━━━━━ THE DATA ━━━━━

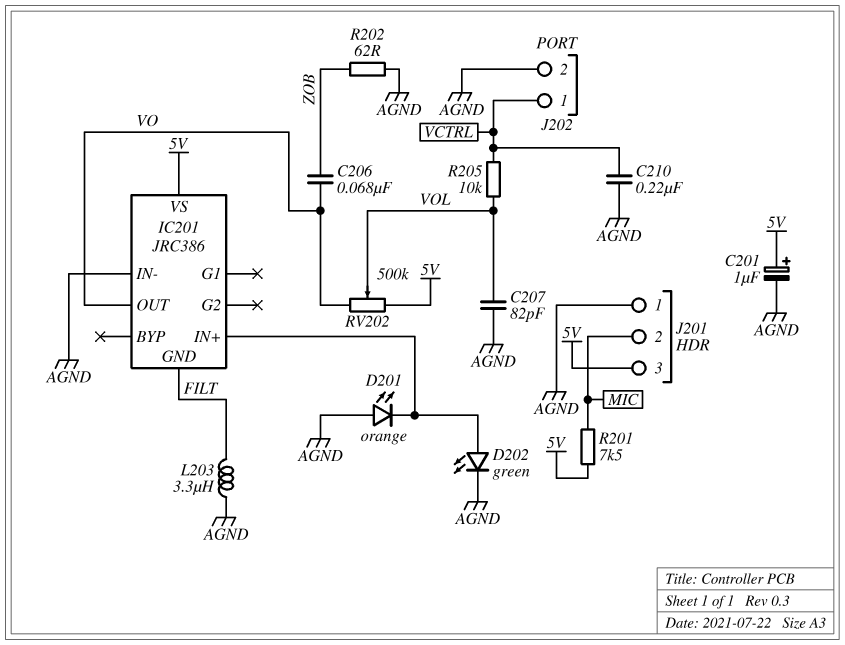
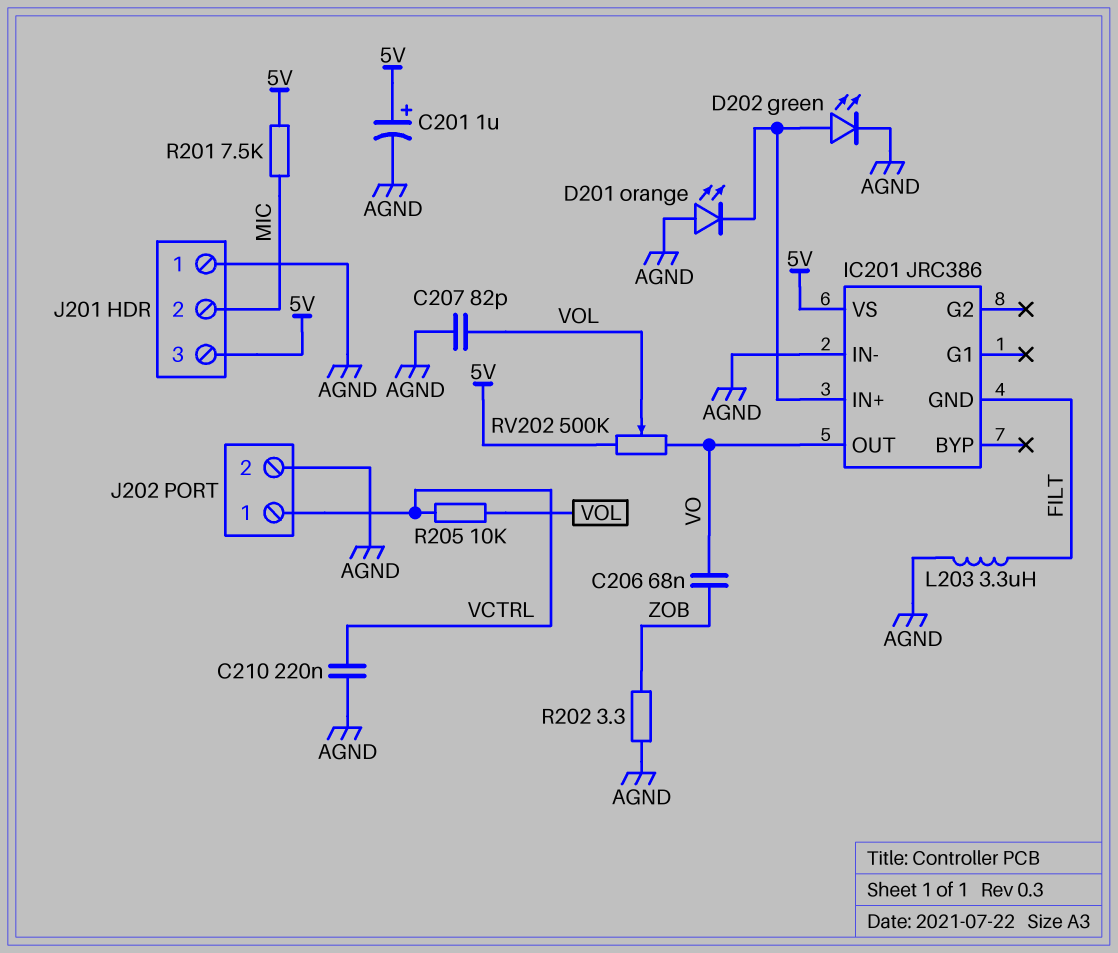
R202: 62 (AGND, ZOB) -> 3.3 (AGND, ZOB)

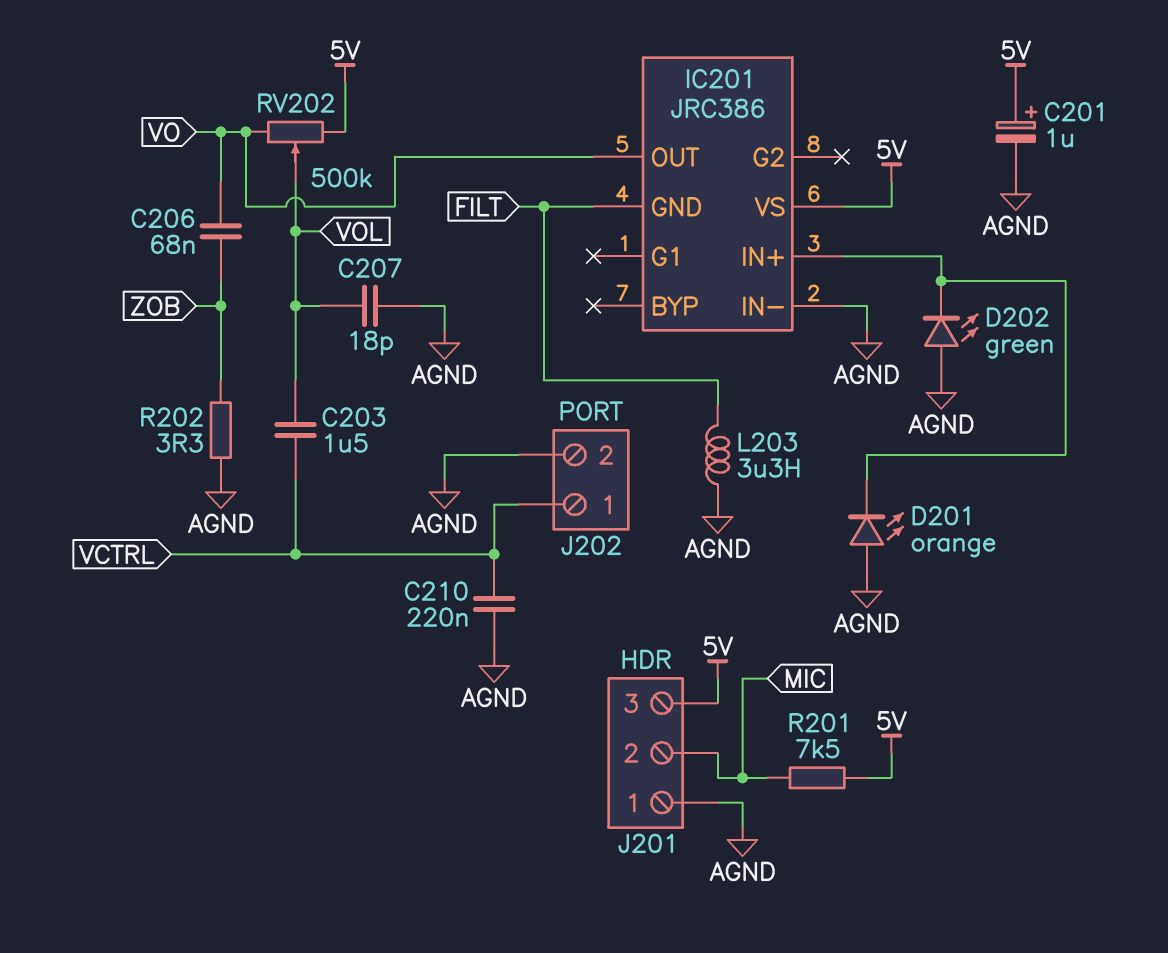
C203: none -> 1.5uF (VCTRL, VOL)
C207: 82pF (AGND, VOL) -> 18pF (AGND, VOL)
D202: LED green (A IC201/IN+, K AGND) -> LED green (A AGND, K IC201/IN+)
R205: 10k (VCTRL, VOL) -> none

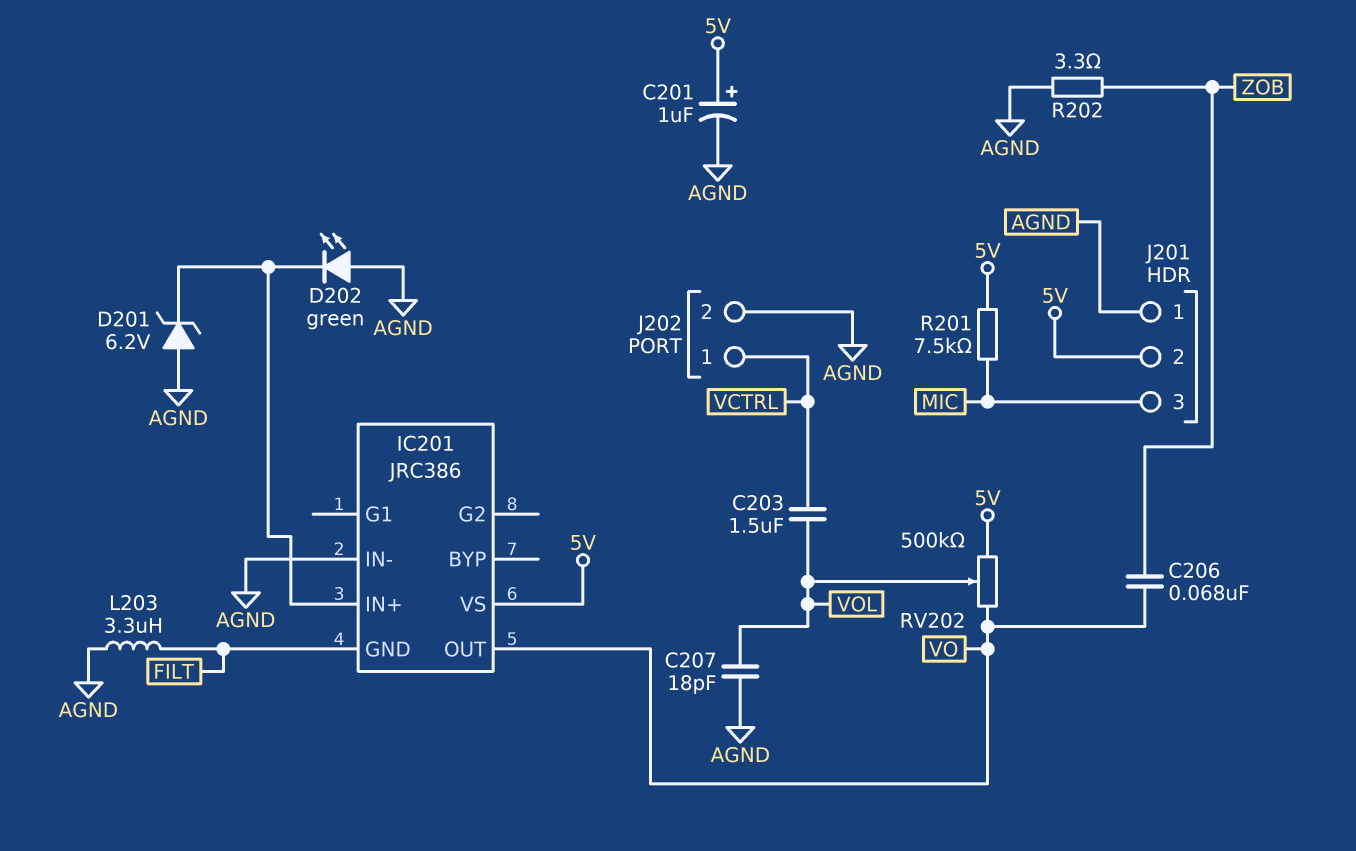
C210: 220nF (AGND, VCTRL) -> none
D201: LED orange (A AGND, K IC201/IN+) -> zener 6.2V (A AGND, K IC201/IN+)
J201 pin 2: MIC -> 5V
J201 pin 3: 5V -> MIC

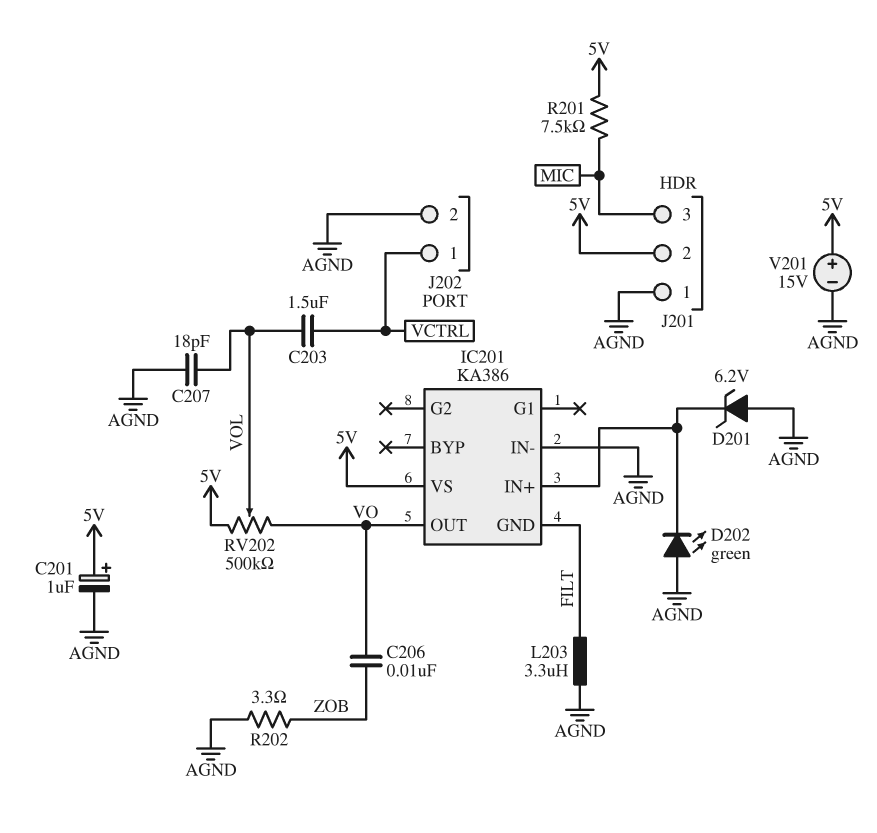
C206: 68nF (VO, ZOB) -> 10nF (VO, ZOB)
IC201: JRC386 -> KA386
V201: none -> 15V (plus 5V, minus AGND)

━━━━━
━━━━━ THE DATA ━━━━━

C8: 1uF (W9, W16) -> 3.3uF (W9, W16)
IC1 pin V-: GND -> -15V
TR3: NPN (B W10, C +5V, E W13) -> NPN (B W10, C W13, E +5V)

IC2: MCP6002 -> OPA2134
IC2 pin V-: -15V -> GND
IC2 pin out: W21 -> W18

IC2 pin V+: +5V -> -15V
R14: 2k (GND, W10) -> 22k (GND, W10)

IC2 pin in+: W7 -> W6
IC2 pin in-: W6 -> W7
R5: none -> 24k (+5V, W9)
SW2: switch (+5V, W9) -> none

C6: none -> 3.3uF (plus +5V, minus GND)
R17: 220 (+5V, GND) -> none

━━━━━

** WHAT IS REQUIRED **
Working from the entries above, return all lines that contain "AGND".

** YOUR RESPONSE **
R202: 62 (AGND, ZOB) -> 3.3 (AGND, ZOB)
C207: 82pF (AGND, VOL) -> 18pF (AGND, VOL)
D202: LED green (A IC201/IN+, K AGND) -> LED green (A AGND, K IC201/IN+)
C210: 220nF (AGND, VCTRL) -> none
D201: LED orange (A AGND, K IC201/IN+) -> zener 6.2V (A AGND, K IC201/IN+)
V201: none -> 15V (plus 5V, minus AGND)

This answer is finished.